* [What is being asked]: What you output must match, exactly, the lines from the start of the records to the line containing "(844, 601) = (448, 209): black", both ends kept and pictures excluded.

==========

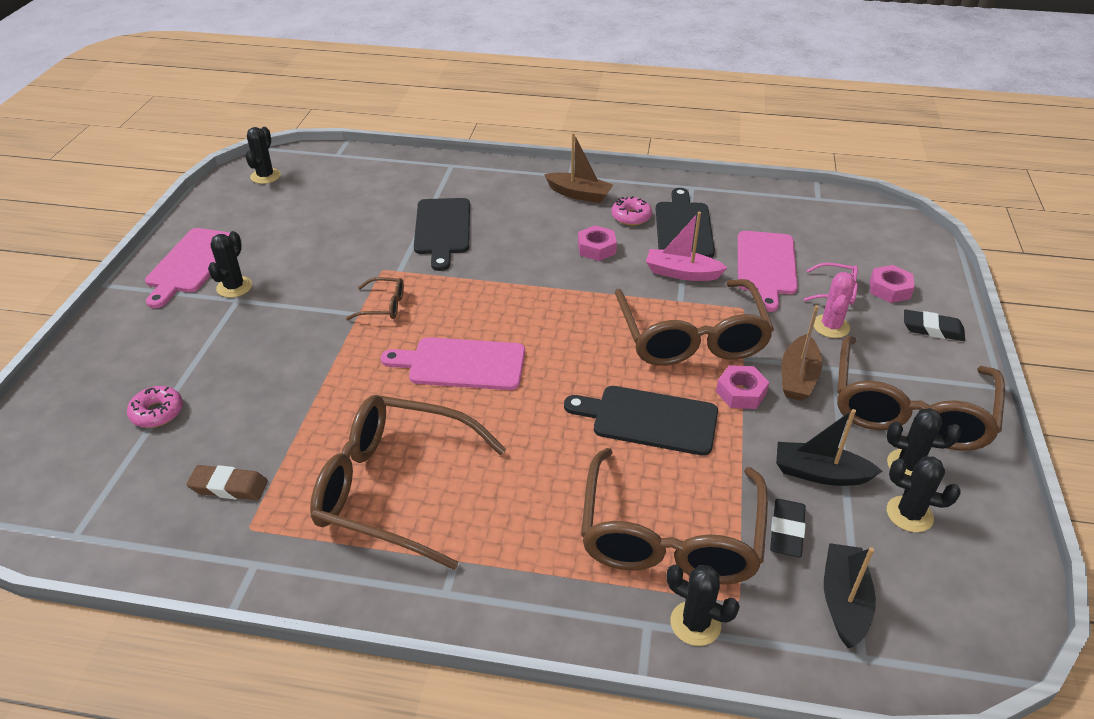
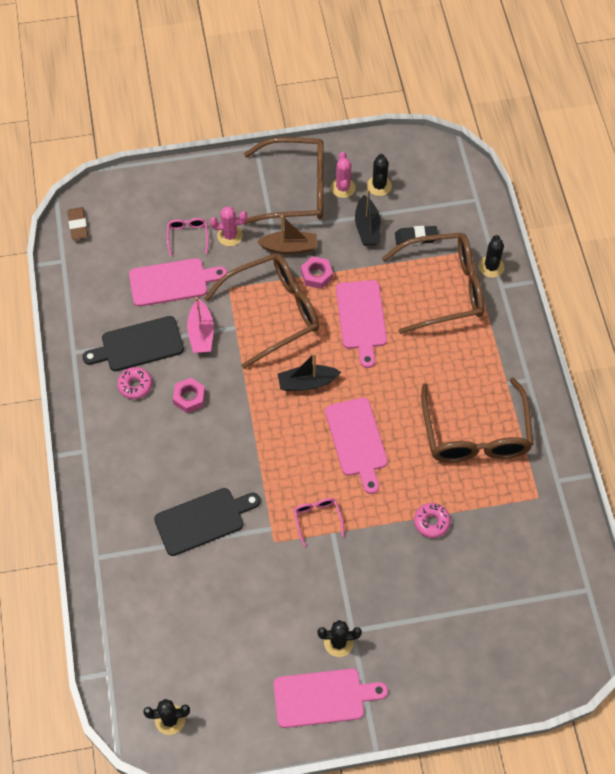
camera: 110 degrees left, 20 degrees up
(157, 412) = (482, 609): pink donut -> pink donut (431, 522)
(229, 487) = (517, 525): brown eraser -> brown eraser (78, 225)
(383, 306) = (317, 519): brown glasses -> pink glasses
(579, 194) = (113, 433): brown boat -> none
(649, 420) = (361, 318): black cutting board -> pink cutting board
(844, 601) = (448, 209): black boat -> black boat (307, 382)
(889, 289) = (174, 206): pink nut -> none
(909, 466) = (343, 188): black cactus -> pink cactus
(932, 329) = (211, 181): black eraser -> none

==========

* [Problem solution]:
camera: 110 degrees left, 20 degrees up
(157, 412) = (482, 609): pink donut -> pink donut (431, 522)
(229, 487) = (517, 525): brown eraser -> brown eraser (78, 225)
(383, 306) = (317, 519): brown glasses -> pink glasses
(579, 194) = (113, 433): brown boat -> none
(649, 420) = (361, 318): black cutting board -> pink cutting board
(844, 601) = (448, 209): black boat -> black boat (307, 382)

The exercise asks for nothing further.